- WORK TO BE COMPLETED -
Check every line below, and copy those that include "none".

*** DATA SUPPLIED Section Begins ***

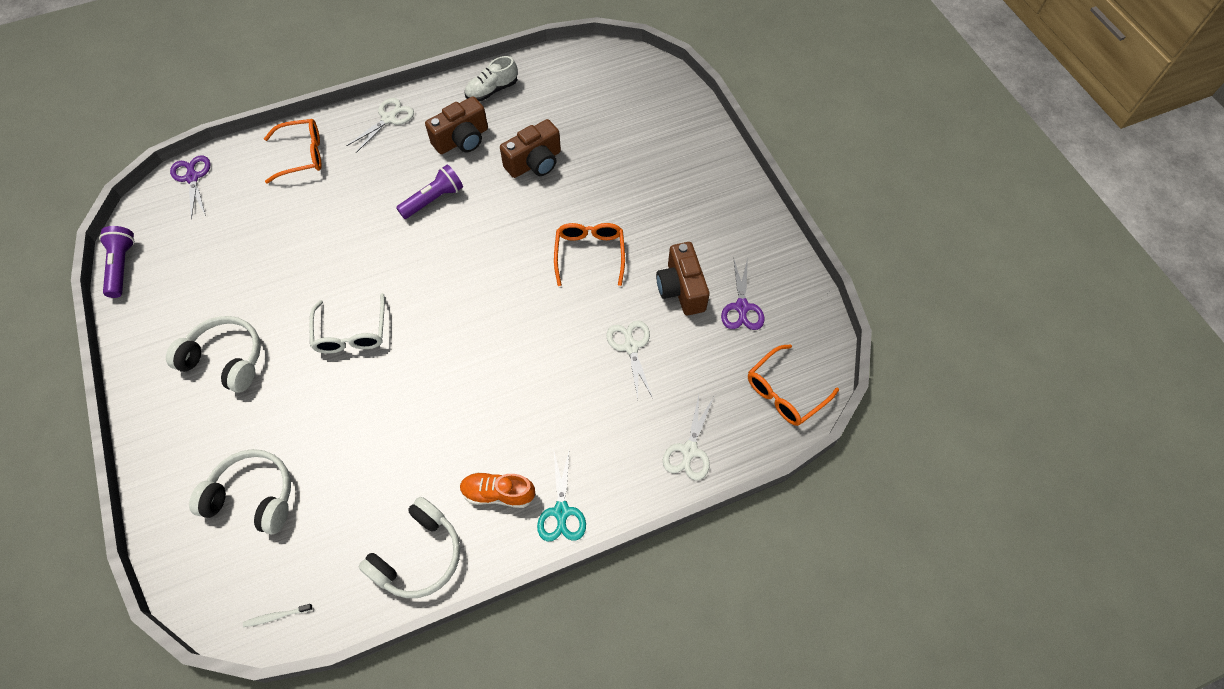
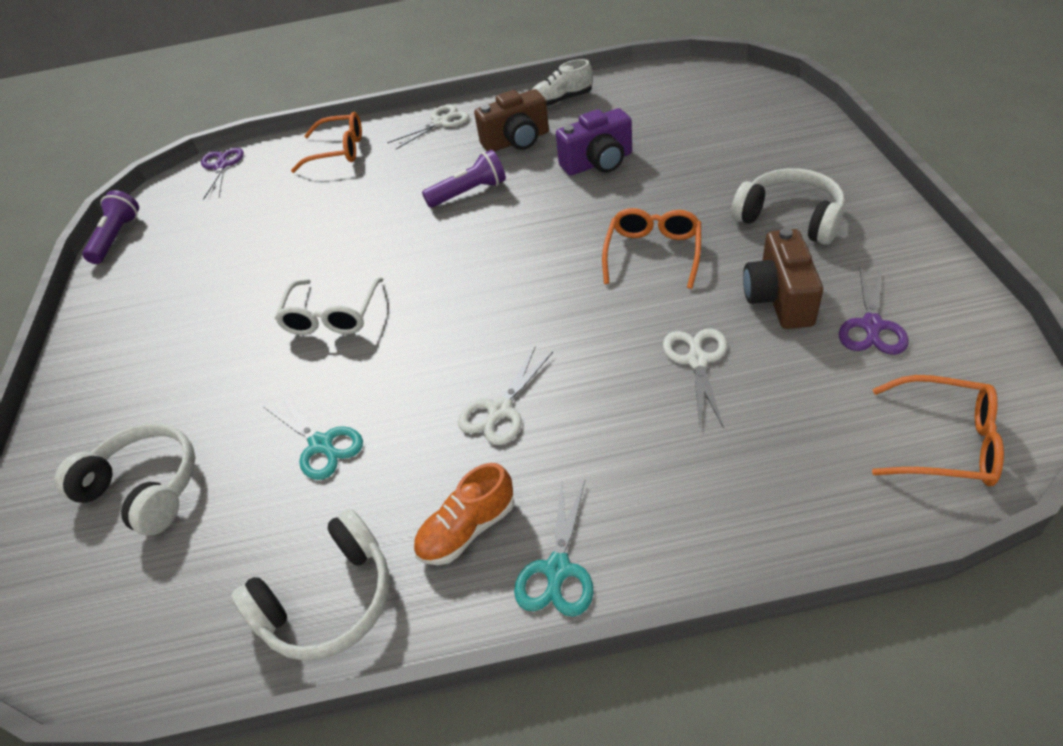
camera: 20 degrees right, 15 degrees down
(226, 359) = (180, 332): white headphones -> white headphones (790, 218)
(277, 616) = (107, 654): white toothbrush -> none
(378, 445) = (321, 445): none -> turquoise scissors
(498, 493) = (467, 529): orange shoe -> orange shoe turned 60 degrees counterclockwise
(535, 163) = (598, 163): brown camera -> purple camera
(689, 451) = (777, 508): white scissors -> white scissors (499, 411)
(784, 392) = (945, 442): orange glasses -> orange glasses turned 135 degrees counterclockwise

*** DATA SUPPLIED Section Ends ***

- FINISHED TASK -
(277, 616) = (107, 654): white toothbrush -> none
(378, 445) = (321, 445): none -> turquoise scissors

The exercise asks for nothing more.